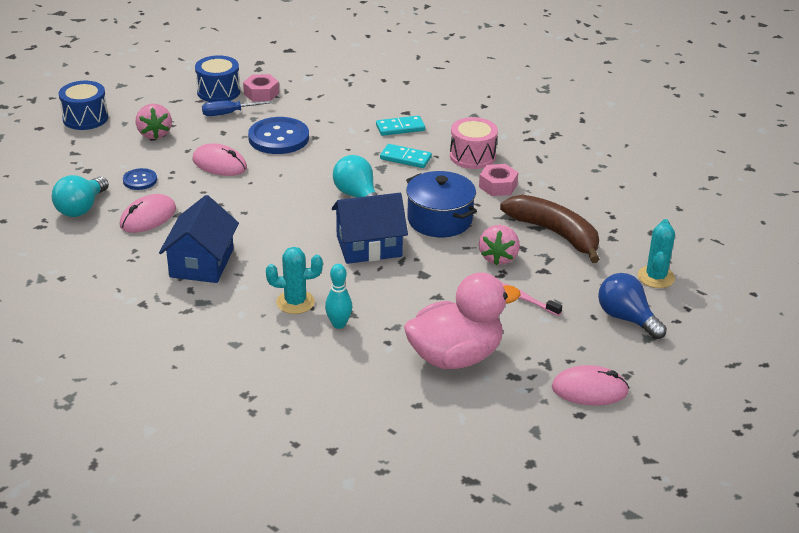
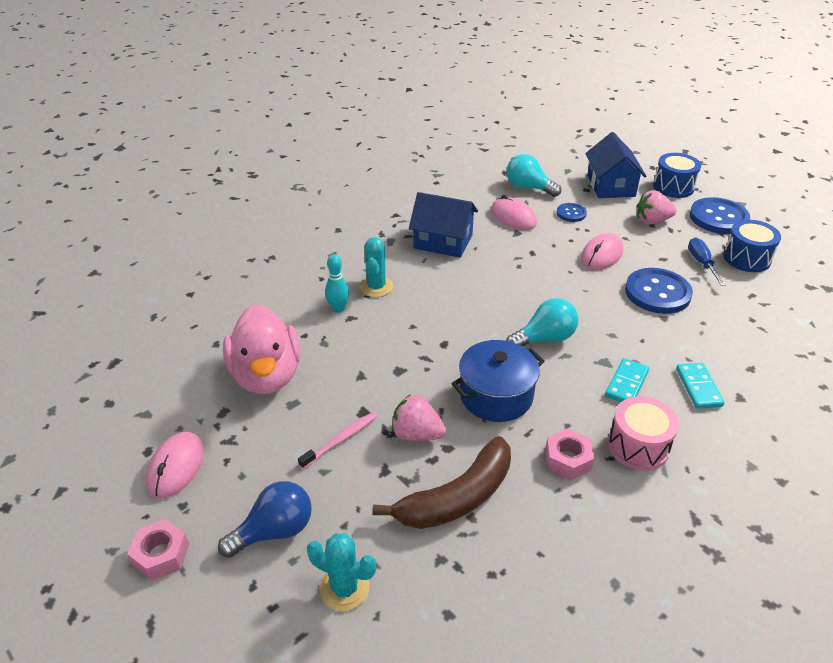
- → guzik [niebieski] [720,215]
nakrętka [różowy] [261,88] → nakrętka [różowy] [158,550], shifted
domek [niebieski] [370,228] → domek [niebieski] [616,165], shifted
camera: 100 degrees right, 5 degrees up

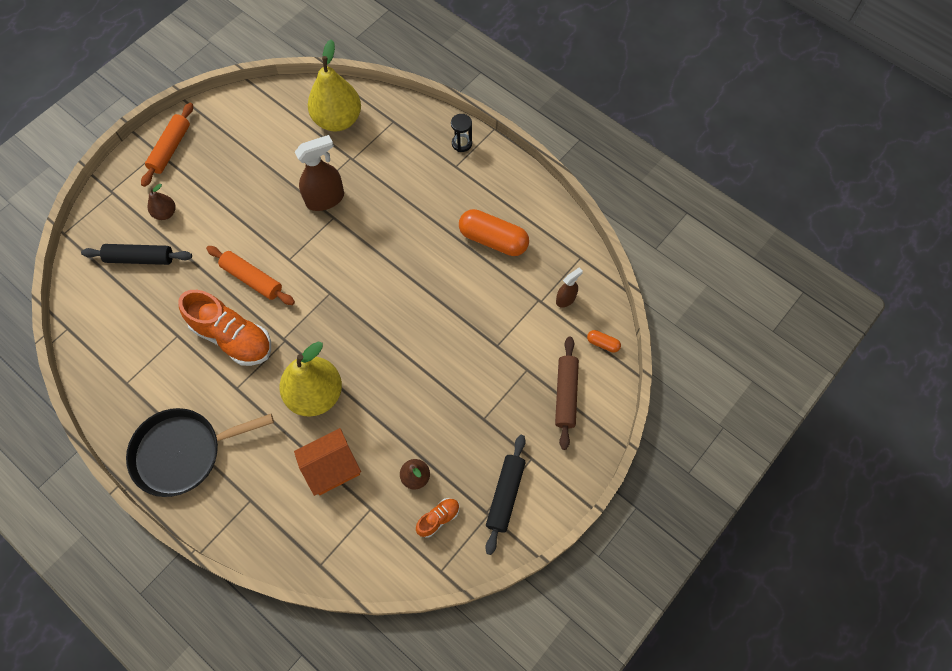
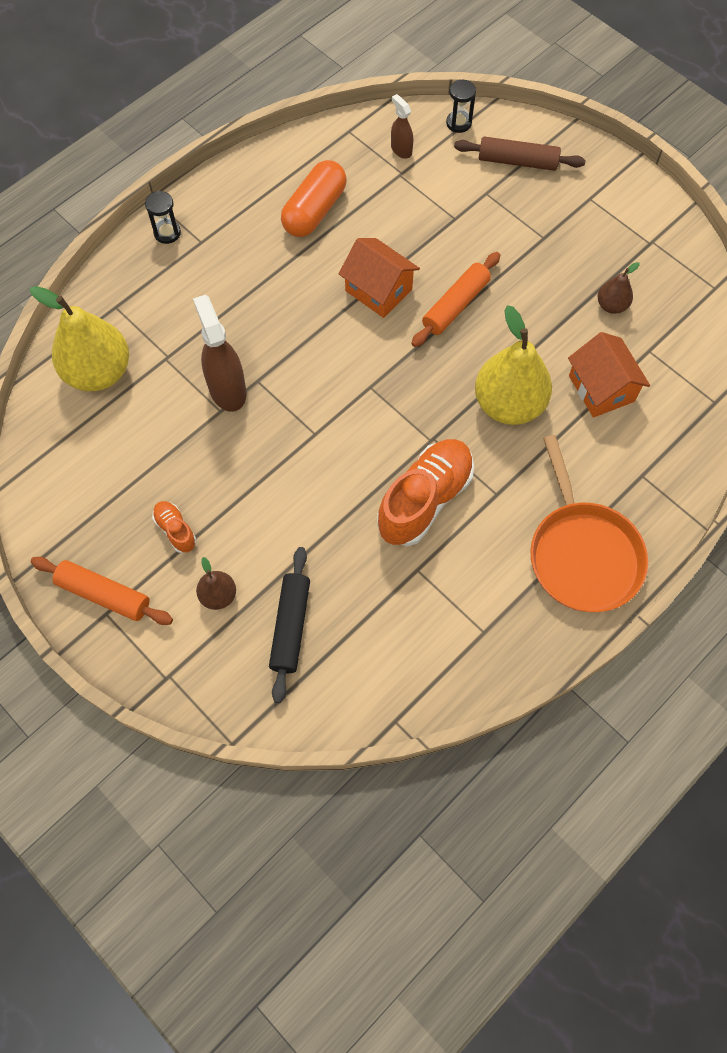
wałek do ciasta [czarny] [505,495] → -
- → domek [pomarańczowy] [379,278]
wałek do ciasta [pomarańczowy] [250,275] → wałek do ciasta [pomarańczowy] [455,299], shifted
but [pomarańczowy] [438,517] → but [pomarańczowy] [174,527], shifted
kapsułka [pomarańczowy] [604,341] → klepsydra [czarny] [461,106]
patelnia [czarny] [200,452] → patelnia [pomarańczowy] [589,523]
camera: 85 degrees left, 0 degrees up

☆ ☆ ☆ ☆

_ASSIGNMENT_. If the string "niebieski" is in a line of the entries, pick that line out.

_RESULT_.
- → guzik [niebieski] [720,215]
domek [niebieski] [370,228] → domek [niebieski] [616,165], shifted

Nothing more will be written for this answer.